* _Records for this exercise_
= = = = = = =
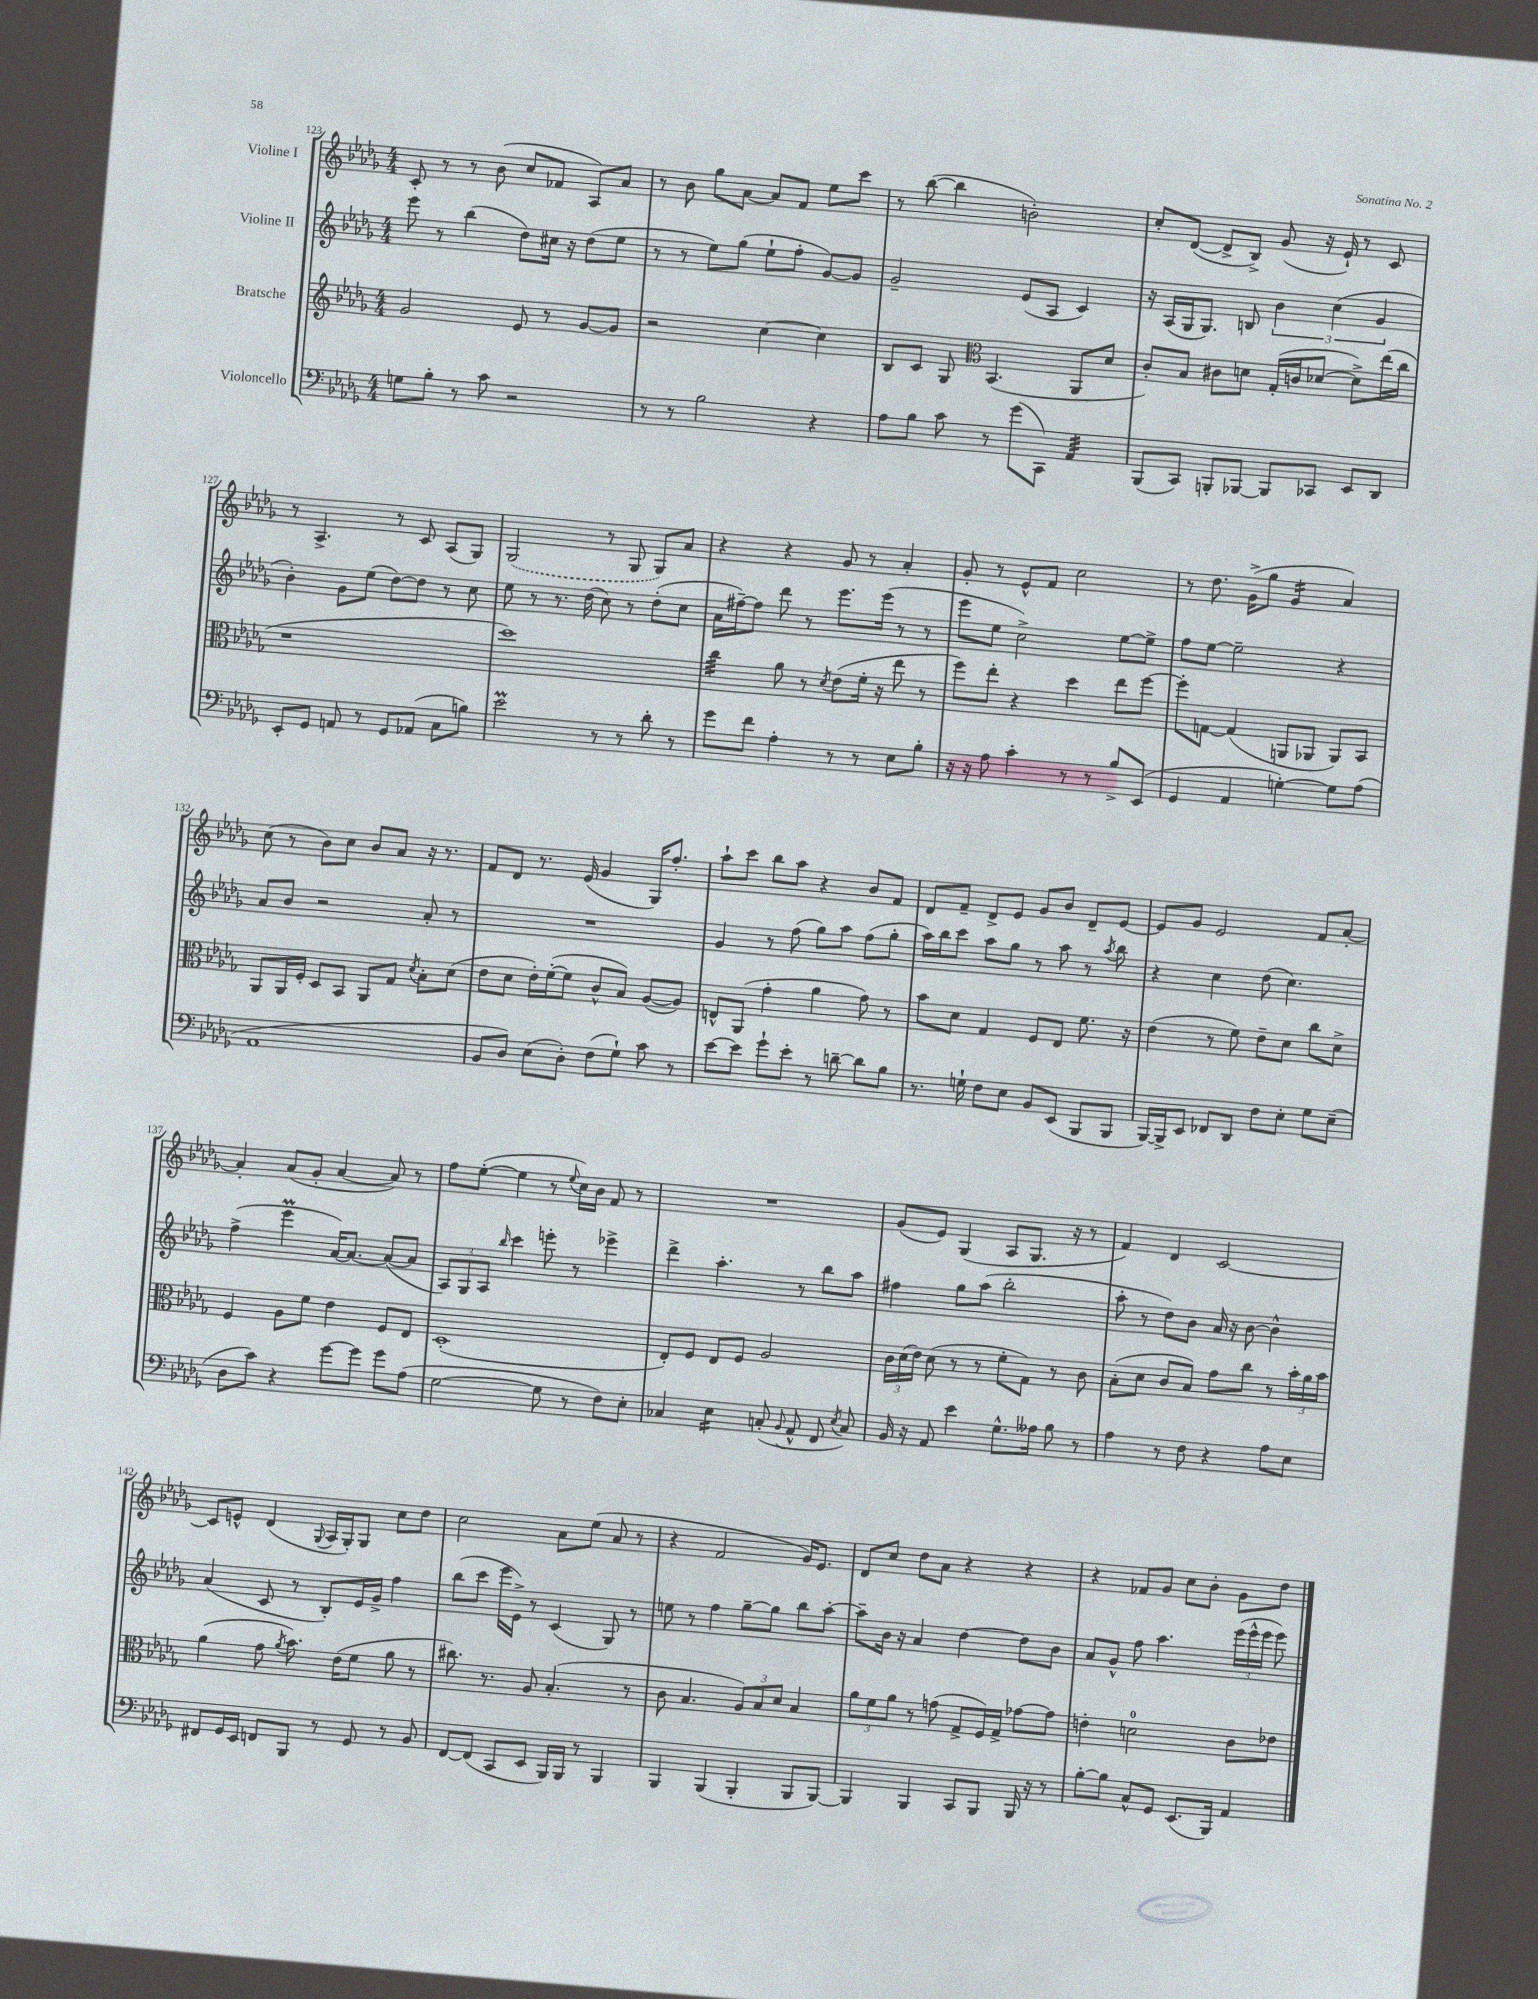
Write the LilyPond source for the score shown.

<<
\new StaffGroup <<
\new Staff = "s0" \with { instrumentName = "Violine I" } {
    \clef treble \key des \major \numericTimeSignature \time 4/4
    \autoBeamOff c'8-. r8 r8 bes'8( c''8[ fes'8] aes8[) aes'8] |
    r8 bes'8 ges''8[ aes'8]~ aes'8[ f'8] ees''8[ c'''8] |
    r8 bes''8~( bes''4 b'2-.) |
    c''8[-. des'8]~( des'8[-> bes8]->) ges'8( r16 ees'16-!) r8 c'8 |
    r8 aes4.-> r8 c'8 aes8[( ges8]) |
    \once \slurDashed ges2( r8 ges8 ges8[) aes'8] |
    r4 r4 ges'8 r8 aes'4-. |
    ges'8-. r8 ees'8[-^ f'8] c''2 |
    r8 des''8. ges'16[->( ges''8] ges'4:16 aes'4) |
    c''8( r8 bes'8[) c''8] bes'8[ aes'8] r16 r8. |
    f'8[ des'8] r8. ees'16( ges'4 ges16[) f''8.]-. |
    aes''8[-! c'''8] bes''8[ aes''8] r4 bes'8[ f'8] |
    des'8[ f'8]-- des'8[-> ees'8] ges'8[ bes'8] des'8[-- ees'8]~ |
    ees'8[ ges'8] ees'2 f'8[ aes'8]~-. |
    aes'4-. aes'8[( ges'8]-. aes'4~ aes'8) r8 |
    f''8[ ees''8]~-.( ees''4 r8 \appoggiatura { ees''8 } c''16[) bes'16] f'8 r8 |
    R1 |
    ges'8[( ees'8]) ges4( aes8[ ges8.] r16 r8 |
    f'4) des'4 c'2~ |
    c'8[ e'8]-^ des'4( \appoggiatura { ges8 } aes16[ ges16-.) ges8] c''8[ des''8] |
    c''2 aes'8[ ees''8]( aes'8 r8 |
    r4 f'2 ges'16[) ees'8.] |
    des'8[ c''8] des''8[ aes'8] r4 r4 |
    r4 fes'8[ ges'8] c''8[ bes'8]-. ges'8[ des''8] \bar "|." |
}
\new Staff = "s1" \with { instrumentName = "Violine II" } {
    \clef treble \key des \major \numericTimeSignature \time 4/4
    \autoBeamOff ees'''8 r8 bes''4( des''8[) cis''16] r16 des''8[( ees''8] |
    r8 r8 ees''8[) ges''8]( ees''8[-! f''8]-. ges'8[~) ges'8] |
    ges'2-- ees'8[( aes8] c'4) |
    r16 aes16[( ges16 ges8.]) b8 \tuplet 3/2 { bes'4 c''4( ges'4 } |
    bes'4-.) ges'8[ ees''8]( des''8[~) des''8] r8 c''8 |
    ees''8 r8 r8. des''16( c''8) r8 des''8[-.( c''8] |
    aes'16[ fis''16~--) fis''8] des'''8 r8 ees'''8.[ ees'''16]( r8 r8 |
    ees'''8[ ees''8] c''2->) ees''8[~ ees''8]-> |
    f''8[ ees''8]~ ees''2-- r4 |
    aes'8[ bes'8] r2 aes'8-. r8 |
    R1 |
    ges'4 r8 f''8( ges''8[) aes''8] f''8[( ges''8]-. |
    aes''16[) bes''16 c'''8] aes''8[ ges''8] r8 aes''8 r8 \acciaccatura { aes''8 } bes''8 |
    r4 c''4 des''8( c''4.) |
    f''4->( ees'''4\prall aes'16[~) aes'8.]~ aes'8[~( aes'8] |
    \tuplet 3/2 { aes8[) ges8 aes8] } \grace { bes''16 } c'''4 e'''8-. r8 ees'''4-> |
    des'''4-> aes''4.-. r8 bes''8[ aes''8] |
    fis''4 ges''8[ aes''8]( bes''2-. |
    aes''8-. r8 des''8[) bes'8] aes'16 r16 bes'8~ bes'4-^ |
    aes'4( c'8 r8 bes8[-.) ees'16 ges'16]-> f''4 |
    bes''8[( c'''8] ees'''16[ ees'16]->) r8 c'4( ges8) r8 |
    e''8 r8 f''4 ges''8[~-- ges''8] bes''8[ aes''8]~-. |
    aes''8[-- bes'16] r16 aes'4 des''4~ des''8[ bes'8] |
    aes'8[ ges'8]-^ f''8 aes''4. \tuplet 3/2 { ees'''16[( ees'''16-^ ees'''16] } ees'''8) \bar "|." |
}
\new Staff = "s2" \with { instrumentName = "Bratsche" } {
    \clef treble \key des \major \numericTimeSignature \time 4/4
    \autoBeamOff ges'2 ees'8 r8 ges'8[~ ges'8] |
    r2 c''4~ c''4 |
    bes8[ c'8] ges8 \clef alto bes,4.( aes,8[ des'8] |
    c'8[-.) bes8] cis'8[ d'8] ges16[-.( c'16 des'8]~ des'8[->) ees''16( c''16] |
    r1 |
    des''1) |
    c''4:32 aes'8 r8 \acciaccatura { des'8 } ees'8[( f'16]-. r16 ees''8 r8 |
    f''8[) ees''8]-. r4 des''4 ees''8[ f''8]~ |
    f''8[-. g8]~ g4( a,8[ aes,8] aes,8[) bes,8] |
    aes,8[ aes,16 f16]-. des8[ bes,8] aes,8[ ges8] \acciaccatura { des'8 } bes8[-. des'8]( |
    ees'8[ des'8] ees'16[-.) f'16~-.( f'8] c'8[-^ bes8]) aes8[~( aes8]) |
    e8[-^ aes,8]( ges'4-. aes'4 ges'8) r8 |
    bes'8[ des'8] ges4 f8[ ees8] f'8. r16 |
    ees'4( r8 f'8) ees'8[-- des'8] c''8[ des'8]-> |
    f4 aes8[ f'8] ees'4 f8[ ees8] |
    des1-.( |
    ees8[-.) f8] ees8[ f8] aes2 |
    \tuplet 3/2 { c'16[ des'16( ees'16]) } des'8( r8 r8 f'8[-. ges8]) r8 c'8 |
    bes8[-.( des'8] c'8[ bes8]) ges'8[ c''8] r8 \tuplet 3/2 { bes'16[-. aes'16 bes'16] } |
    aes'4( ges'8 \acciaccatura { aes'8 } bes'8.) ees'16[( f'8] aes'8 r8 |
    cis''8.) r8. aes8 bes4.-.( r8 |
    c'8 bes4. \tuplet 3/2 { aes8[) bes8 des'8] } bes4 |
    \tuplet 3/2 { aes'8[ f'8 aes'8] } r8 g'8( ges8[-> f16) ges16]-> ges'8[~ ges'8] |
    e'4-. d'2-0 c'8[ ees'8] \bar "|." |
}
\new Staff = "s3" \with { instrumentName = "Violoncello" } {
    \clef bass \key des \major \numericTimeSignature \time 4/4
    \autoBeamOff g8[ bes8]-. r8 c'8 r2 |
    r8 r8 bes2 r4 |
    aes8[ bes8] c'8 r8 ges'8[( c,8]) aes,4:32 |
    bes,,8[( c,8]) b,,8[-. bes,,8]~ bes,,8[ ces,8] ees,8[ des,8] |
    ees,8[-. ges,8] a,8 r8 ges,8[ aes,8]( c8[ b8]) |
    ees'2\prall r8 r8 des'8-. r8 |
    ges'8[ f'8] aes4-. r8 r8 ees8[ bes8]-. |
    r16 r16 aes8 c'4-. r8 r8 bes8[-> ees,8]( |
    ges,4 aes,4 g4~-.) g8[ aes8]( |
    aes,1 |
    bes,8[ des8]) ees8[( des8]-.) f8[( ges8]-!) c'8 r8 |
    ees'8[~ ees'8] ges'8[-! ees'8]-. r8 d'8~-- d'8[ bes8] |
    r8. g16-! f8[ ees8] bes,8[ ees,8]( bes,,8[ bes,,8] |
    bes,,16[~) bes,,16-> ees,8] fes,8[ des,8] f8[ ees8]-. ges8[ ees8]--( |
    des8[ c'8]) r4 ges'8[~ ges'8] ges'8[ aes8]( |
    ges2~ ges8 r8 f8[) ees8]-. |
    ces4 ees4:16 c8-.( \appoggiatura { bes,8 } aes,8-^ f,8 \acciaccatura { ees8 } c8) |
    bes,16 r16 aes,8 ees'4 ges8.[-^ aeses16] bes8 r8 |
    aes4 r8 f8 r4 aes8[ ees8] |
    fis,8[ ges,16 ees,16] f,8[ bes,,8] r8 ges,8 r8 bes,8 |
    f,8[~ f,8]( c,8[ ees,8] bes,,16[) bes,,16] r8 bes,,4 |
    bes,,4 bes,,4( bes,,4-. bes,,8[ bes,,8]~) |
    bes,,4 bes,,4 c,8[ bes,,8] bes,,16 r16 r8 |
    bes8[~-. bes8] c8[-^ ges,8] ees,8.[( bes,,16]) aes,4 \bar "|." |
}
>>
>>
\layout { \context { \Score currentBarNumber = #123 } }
= = = = = = =
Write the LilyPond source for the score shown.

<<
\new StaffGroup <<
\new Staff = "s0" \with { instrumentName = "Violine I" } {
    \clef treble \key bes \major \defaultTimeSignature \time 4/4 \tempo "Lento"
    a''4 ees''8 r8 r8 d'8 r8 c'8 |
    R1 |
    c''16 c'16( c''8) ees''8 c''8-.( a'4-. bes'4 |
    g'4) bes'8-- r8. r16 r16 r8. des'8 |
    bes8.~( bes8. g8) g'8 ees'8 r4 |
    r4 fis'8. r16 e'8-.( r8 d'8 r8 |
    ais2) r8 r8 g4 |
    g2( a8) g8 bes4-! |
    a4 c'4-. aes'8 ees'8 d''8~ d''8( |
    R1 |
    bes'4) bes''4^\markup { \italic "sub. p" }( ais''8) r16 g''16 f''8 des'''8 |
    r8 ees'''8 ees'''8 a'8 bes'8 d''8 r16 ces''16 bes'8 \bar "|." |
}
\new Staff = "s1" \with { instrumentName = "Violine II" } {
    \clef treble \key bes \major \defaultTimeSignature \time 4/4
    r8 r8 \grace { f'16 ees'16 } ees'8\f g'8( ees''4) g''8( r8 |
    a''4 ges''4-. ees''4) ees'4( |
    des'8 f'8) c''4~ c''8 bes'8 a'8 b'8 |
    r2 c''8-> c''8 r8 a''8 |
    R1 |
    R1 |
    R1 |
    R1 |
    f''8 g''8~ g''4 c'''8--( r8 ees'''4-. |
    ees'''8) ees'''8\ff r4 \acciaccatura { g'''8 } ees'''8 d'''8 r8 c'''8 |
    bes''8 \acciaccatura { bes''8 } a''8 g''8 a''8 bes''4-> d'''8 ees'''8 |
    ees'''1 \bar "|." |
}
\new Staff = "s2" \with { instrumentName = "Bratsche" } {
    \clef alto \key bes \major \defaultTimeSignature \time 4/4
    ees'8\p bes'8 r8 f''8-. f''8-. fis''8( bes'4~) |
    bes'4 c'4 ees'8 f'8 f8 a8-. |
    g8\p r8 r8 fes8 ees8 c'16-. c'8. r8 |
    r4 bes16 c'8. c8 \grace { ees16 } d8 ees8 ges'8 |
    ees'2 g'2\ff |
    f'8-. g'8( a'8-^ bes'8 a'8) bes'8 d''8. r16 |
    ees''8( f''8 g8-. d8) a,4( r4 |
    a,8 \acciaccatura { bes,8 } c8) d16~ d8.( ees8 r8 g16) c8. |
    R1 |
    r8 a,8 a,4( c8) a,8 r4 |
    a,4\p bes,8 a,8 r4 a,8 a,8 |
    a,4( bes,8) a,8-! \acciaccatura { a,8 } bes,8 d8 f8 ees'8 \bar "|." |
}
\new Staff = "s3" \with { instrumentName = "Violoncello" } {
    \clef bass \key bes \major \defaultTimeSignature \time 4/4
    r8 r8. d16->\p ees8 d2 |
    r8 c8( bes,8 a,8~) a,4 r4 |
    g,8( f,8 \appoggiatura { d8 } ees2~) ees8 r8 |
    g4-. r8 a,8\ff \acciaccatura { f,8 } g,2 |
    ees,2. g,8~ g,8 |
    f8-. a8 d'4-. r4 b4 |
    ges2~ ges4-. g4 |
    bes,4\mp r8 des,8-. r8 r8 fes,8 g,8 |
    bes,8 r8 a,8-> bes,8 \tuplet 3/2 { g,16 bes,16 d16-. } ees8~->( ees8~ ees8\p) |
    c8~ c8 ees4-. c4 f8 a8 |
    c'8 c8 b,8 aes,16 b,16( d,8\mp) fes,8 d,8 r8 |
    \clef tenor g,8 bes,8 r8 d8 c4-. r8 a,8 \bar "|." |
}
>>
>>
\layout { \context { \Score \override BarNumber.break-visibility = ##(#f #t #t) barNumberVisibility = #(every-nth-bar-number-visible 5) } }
= = = = = = =
* _What you need to do_
Count the lines in the items above that contain the string "alto". Reply with the number alone.

* _Output for this task_
2